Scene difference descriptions

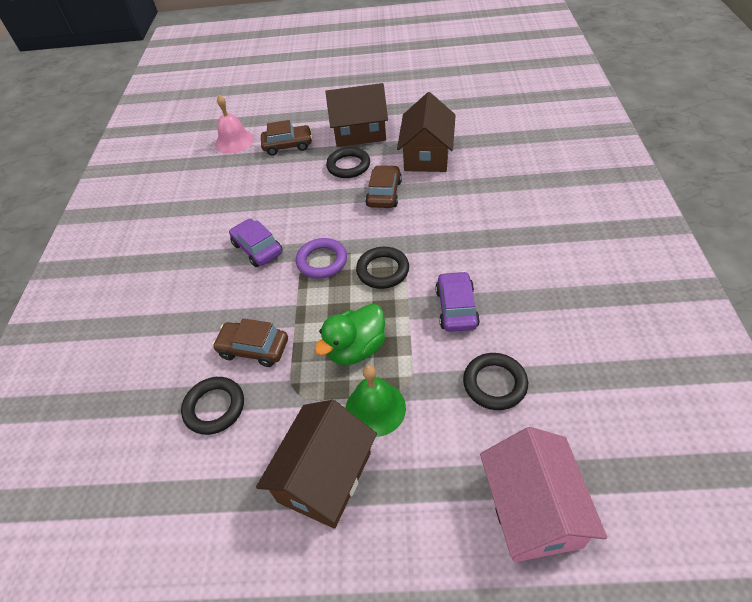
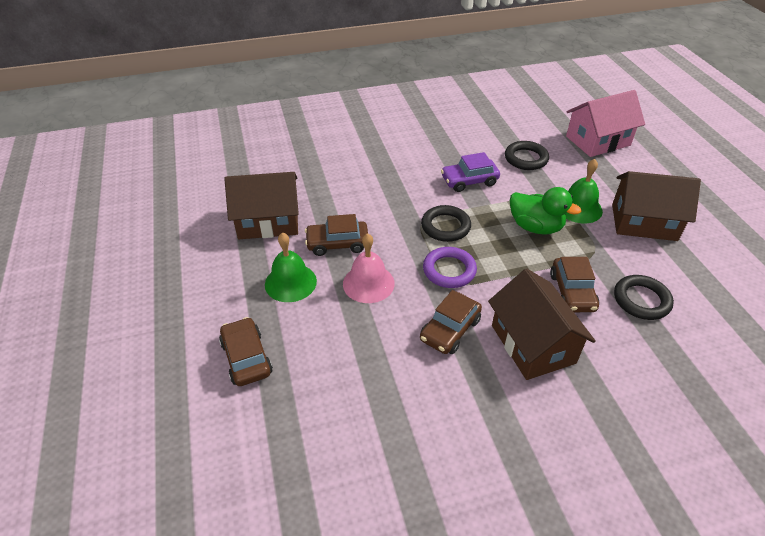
camera: 110 degrees left, 5 degrees down
(234, 141) = (232, 437): pink bell -> pink bell (368, 283)
(257, 248) = (450, 330): purple car -> brown car
(348, 166) = (290, 282): black ring -> green bell
(359, 132) = (219, 286): brown house -> brown house (533, 344)

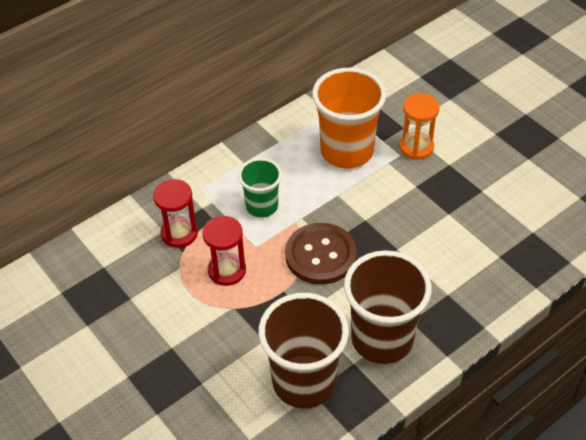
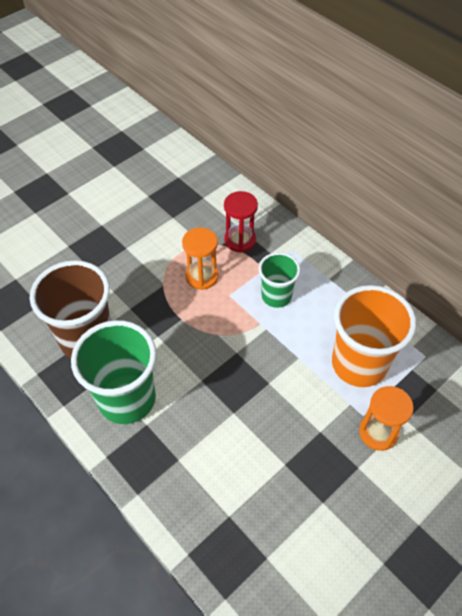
camera: 85 degrees right, 5 degrees up
(227, 270) = (202, 276): red hourglass -> orange hourglass
(320, 255) = (222, 346): brown button -> none
(382, 339) = (127, 399): brown cup -> green cup

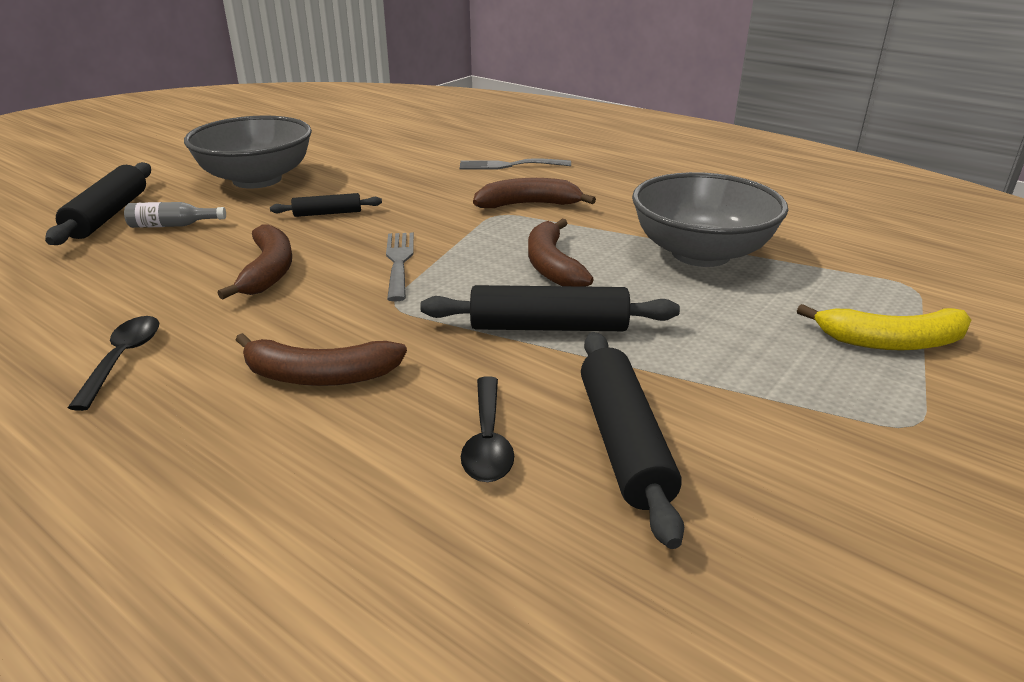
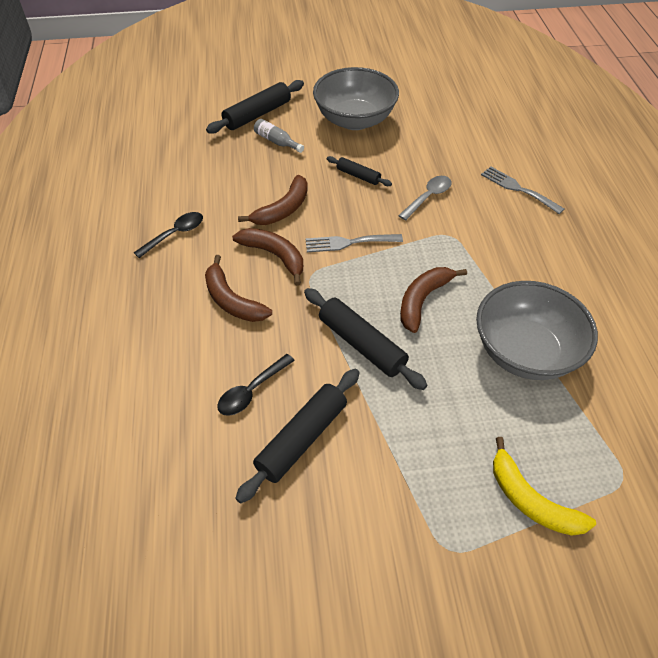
camera: 45 degrees right, 20 degrees up
(399, 262) = (348, 243): grey fork -> grey fork turned 135 degrees counterclockwise
(432, 199) = (428, 197): none -> grey spoon
(528, 204) = (479, 237): brown banana -> brown banana (274, 256)

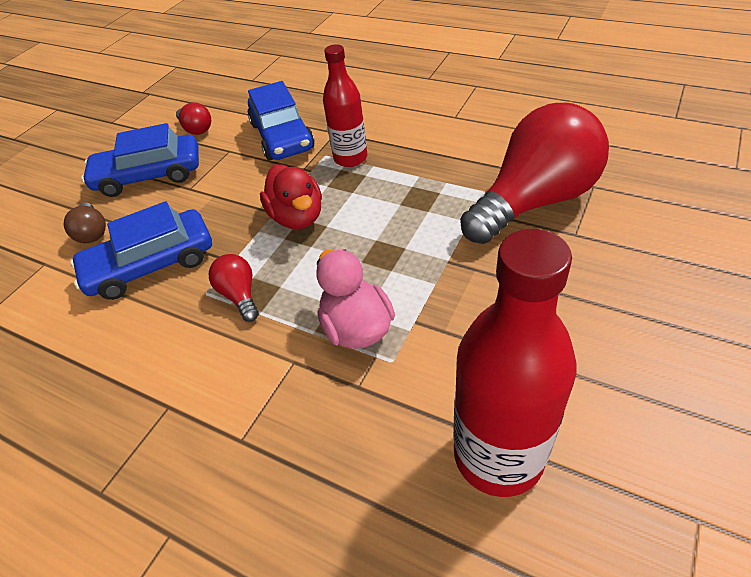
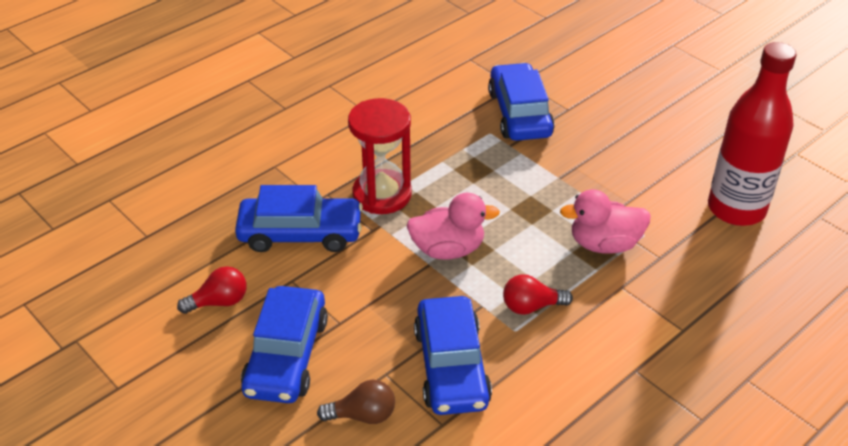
camera: 75 degrees left, 5 degrees down
(297, 217) = (448, 249): red duck -> pink duck
(350, 158) = (382, 194): red bottle -> red hourglass
(534, 201) = (520, 113): red light bulb -> blue car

(Problem statement): Write out the data above in full and exactly, but not the pictures.

(Output of the exercise):
camera: 110 degrees left, 5 degrees down
(234, 141) = (232, 437): pink bell -> pink bell (368, 283)
(257, 248) = (450, 330): purple car -> brown car
(348, 166) = (290, 282): black ring -> green bell
(359, 132) = (219, 286): brown house -> brown house (533, 344)

camera: 85 degrees right, 5 degrees up
(227, 270) = (202, 276): red hourglass -> orange hourglass
(320, 255) = (222, 346): brown button -> none
(382, 339) = (127, 399): brown cup -> green cup

camera: 45 degrees right, 20 degrees up
(399, 262) = (348, 243): grey fork -> grey fork turned 135 degrees counterclockwise
(432, 199) = (428, 197): none -> grey spoon
(528, 204) = (479, 237): brown banana -> brown banana (274, 256)

camera: 75 degrees left, 5 degrees down
(297, 217) = (448, 249): red duck -> pink duck
(350, 158) = (382, 194): red bottle -> red hourglass
(534, 201) = (520, 113): red light bulb -> blue car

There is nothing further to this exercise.